Exercise:
Nothing but the lines from the start of the data through the line with "(339, 289) = (312, 345): none" should appear in the answer, each retyped exactly, and pictures should not.

(Records shown Opens)

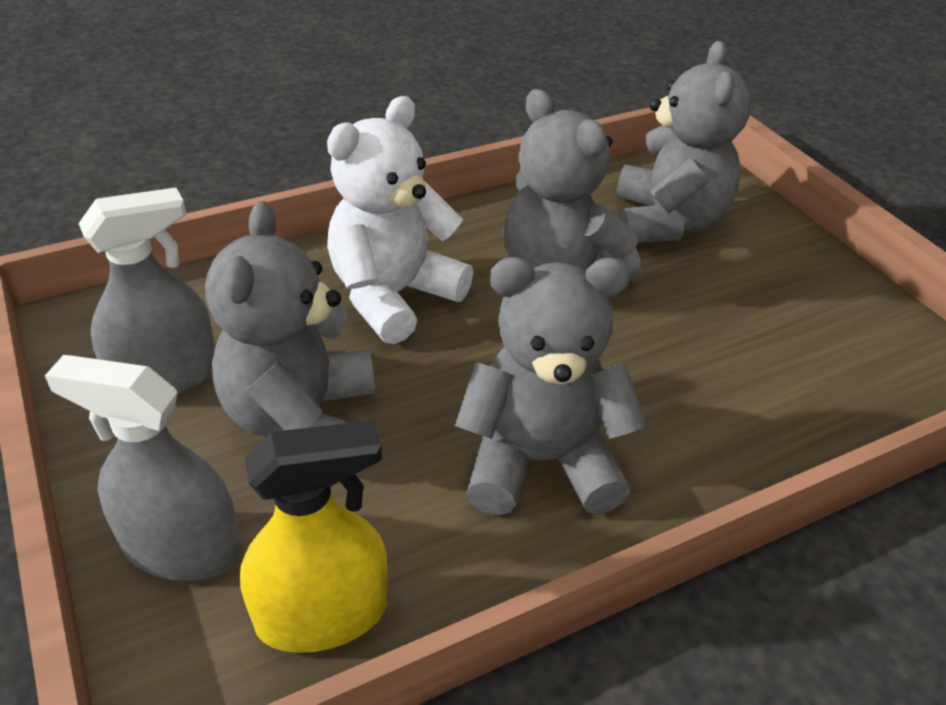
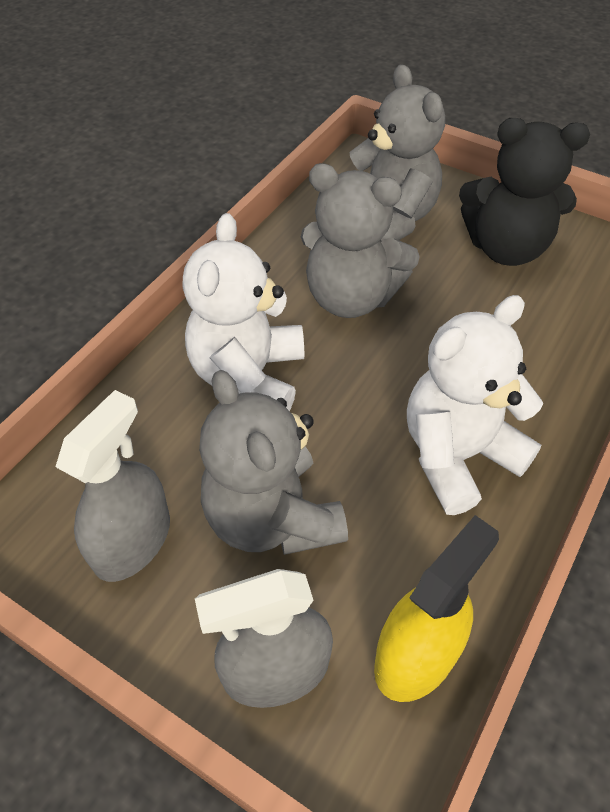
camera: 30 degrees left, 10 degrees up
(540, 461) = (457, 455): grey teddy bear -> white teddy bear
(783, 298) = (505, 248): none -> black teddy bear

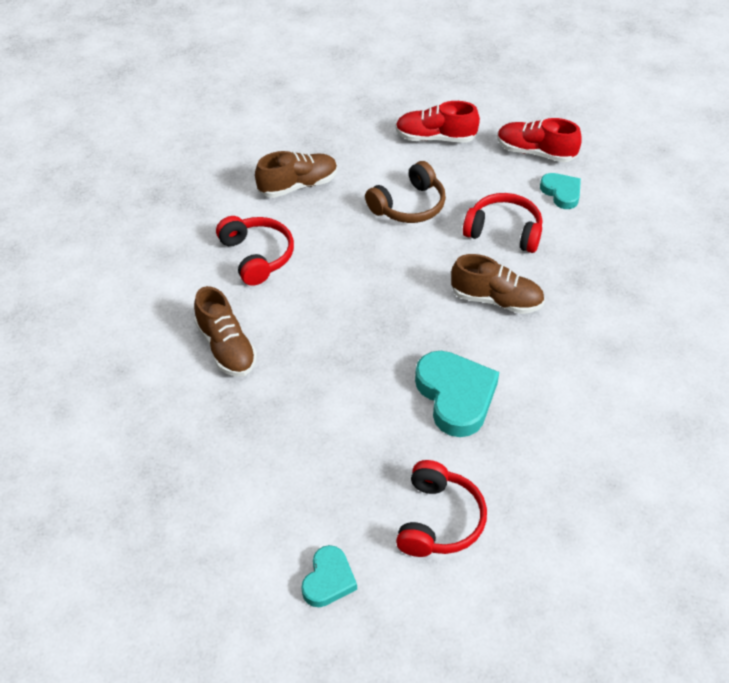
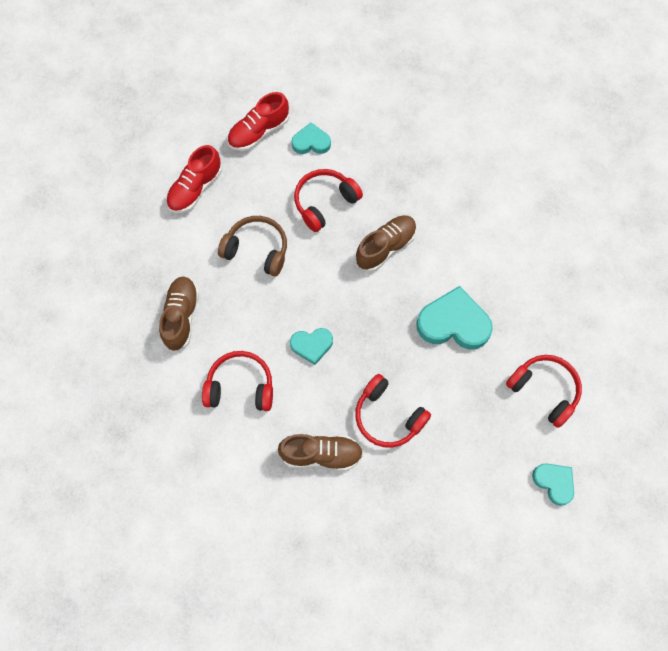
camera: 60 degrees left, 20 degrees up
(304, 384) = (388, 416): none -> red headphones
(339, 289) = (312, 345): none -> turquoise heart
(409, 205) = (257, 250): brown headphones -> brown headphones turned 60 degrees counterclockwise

(Records shown Closes)

Result:
camera: 30 degrees left, 10 degrees up
(540, 461) = (457, 455): grey teddy bear -> white teddy bear
(783, 298) = (505, 248): none -> black teddy bear

camera: 60 degrees left, 20 degrees up
(304, 384) = (388, 416): none -> red headphones
(339, 289) = (312, 345): none -> turquoise heart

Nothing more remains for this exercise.